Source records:
┄┄┄┄┄┄┄┄┄┄

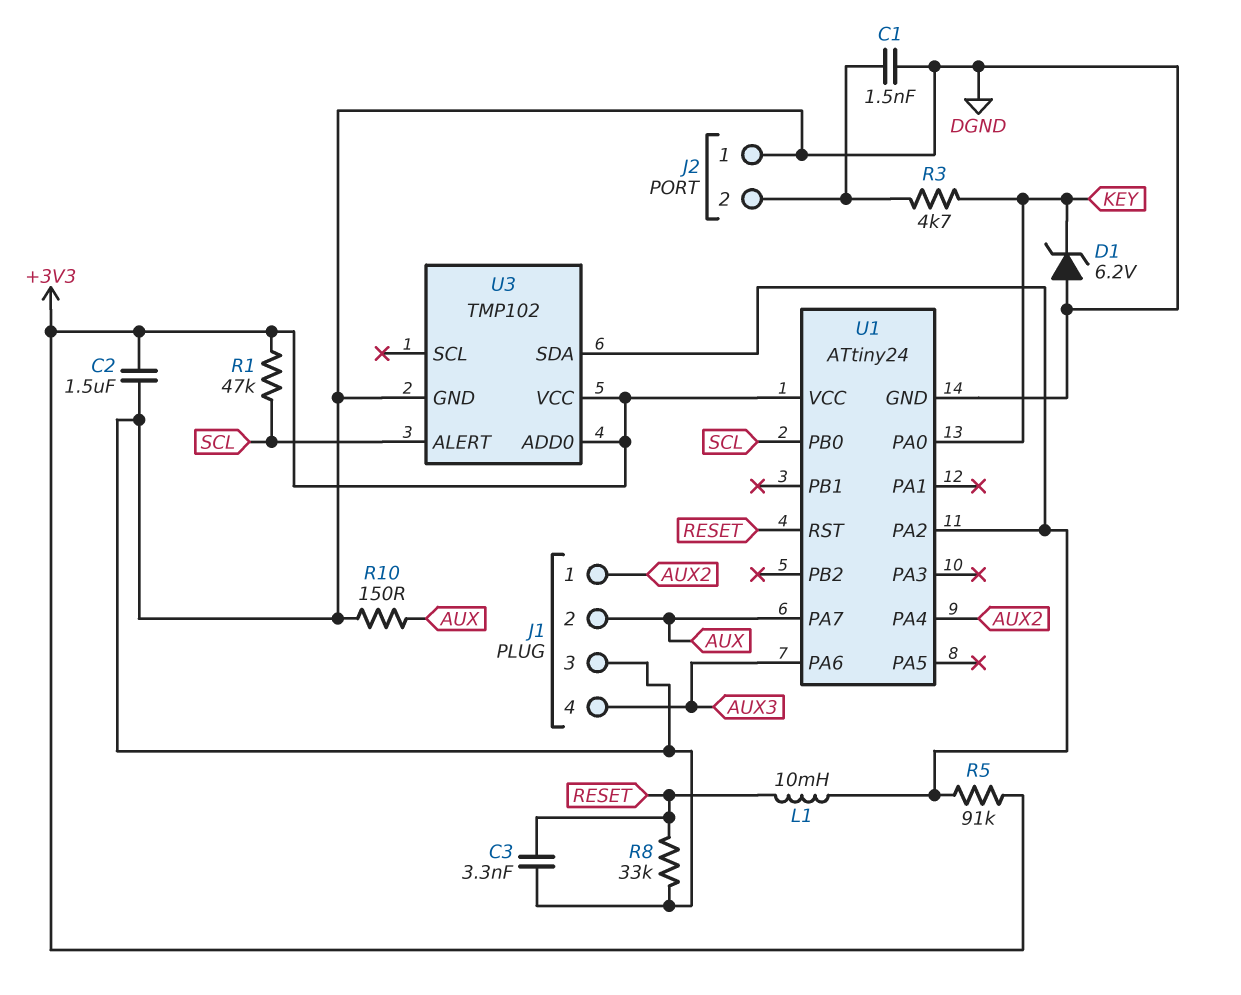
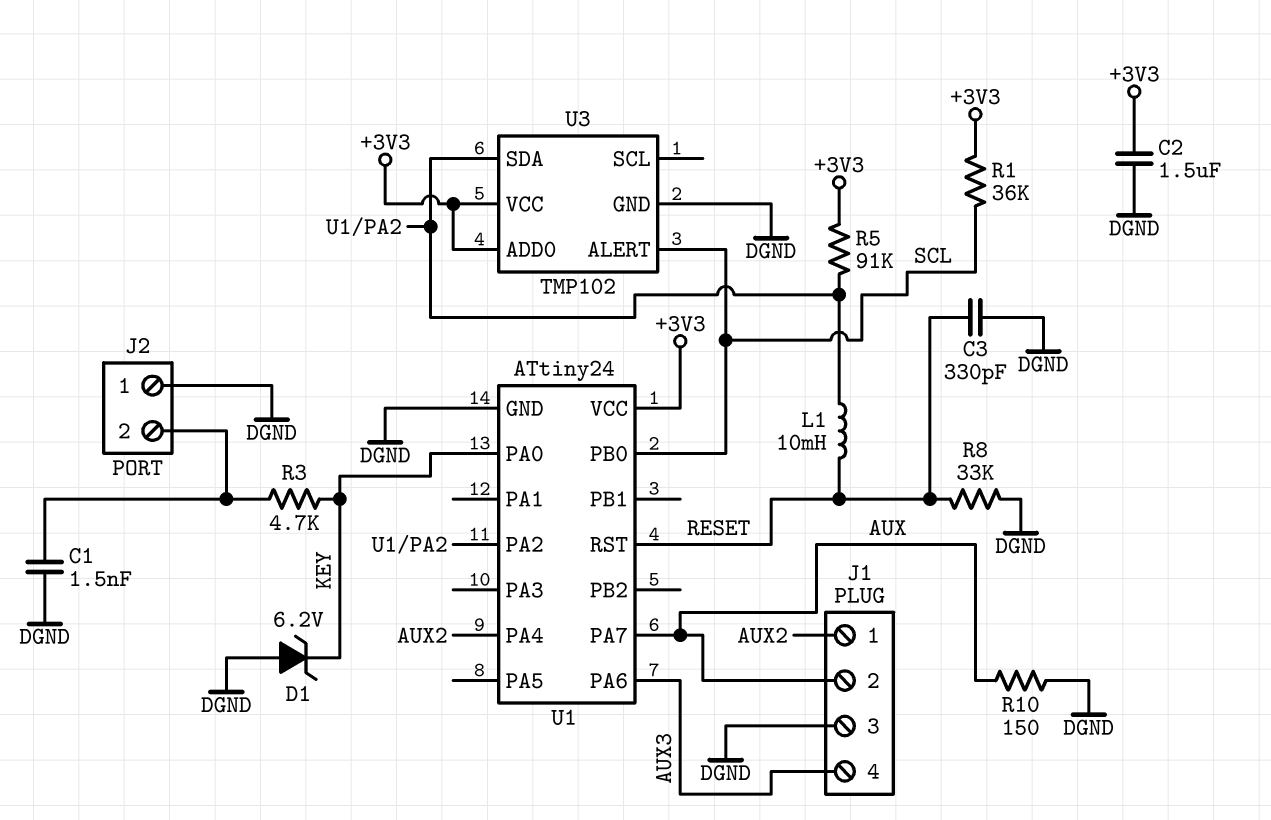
C3: 3.3nF (DGND, RESET) -> 330pF (DGND, RESET)
R1: 47k (+3V3, SCL) -> 36k (+3V3, SCL)

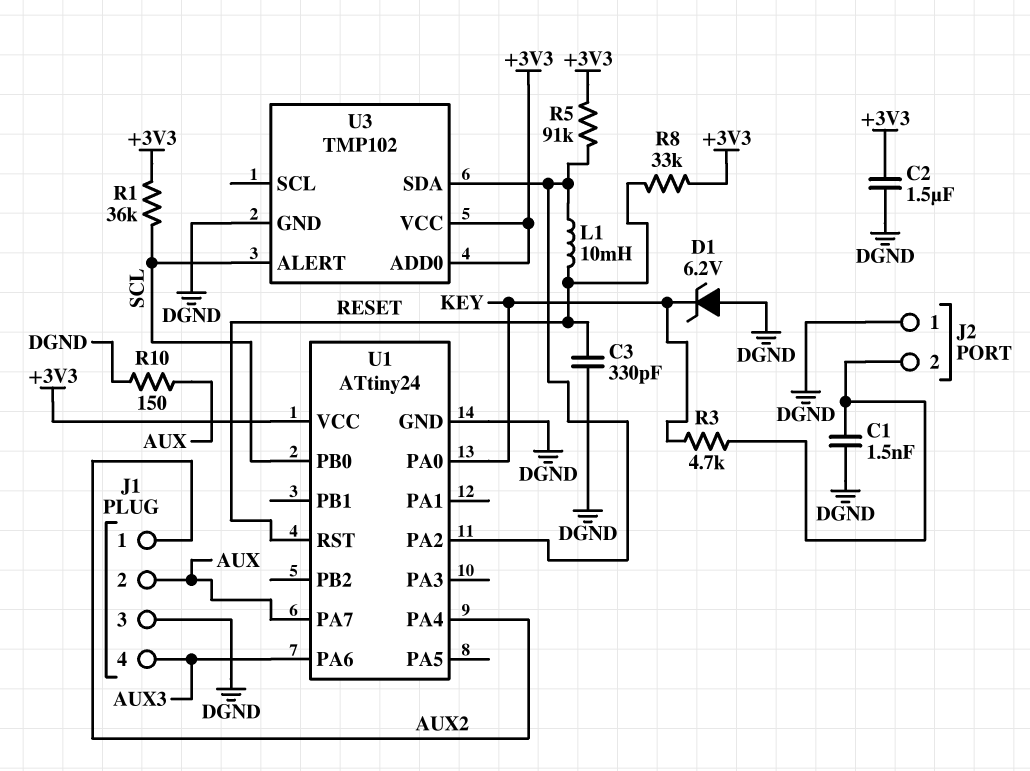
R8: 33k (DGND, RESET) -> 33k (+3V3, RESET)

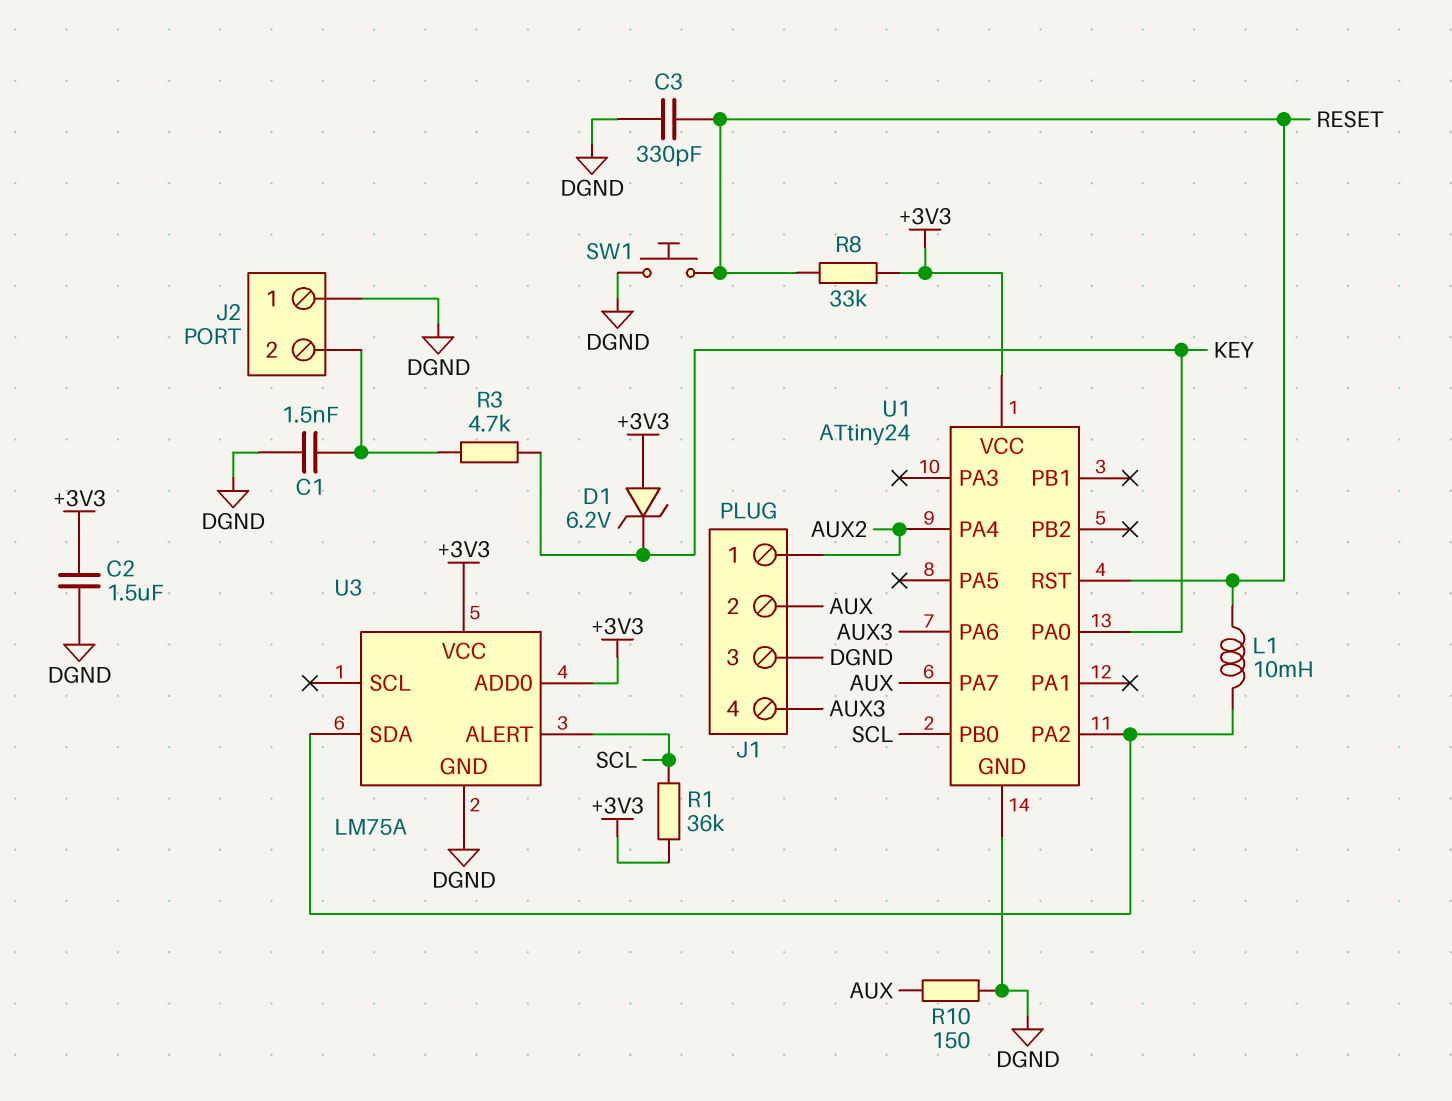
D1: zener 6.2V (A DGND, K KEY) -> zener 6.2V (A +3V3, K KEY)
R5: 91k (+3V3, U1/PA2) -> none
SW1: none -> button (DGND, RESET)
U3: TMP102 -> LM75A

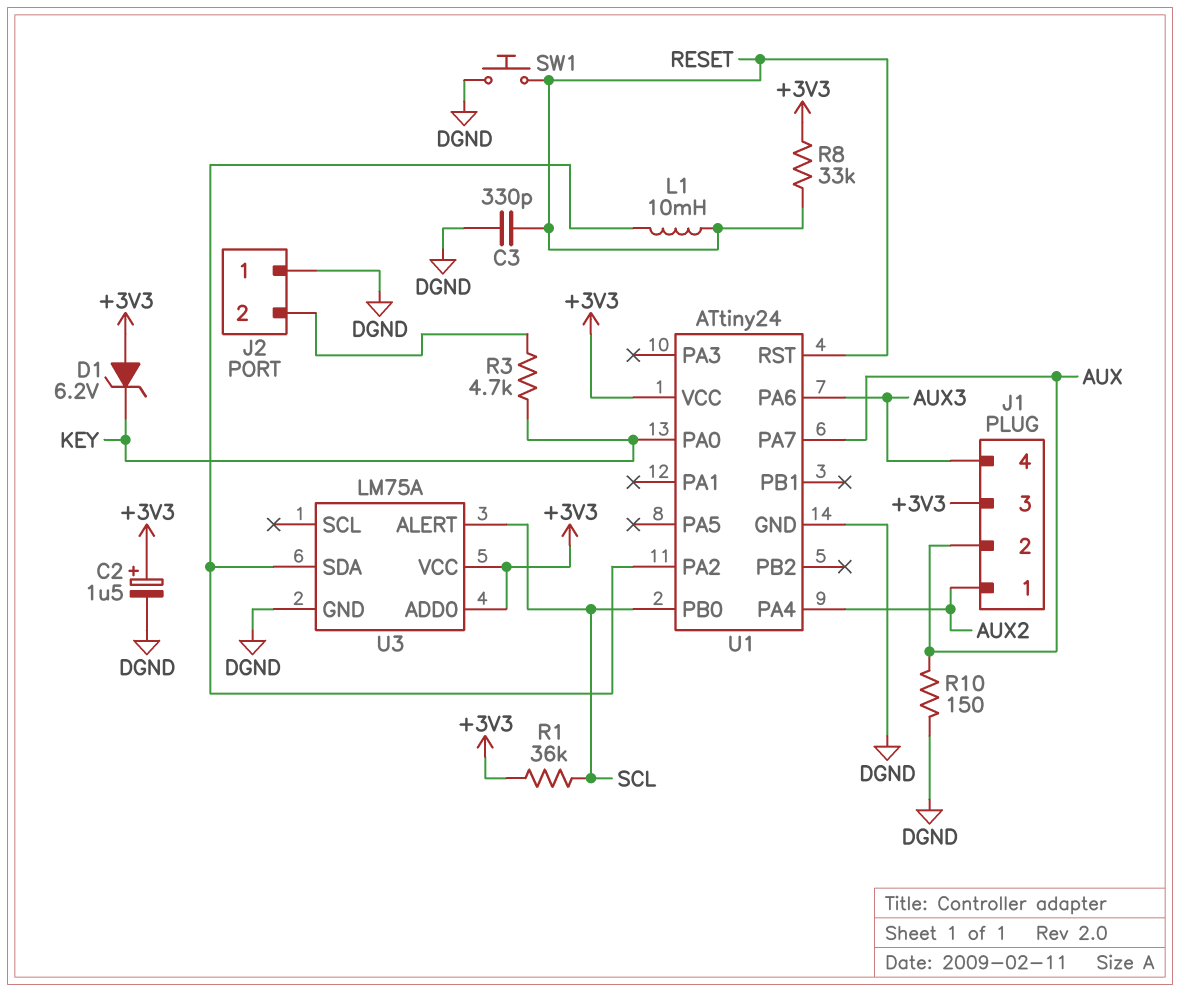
C1: 1.5nF (DGND, J2/2) -> none
C2: 1.5uF (+3V3, DGND) -> 1.5uF (plus +3V3, minus DGND)
J1 pin 3: DGND -> +3V3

┄┄┄┄┄┄┄┄┄┄

What are the lines from the one with "C1: 1.5nF (DGND, J2/2) -> none" through the last line of the records above? Quote them exactly and add nothing.

EXERCISE OUTPUT:
C1: 1.5nF (DGND, J2/2) -> none
C2: 1.5uF (+3V3, DGND) -> 1.5uF (plus +3V3, minus DGND)
J1 pin 3: DGND -> +3V3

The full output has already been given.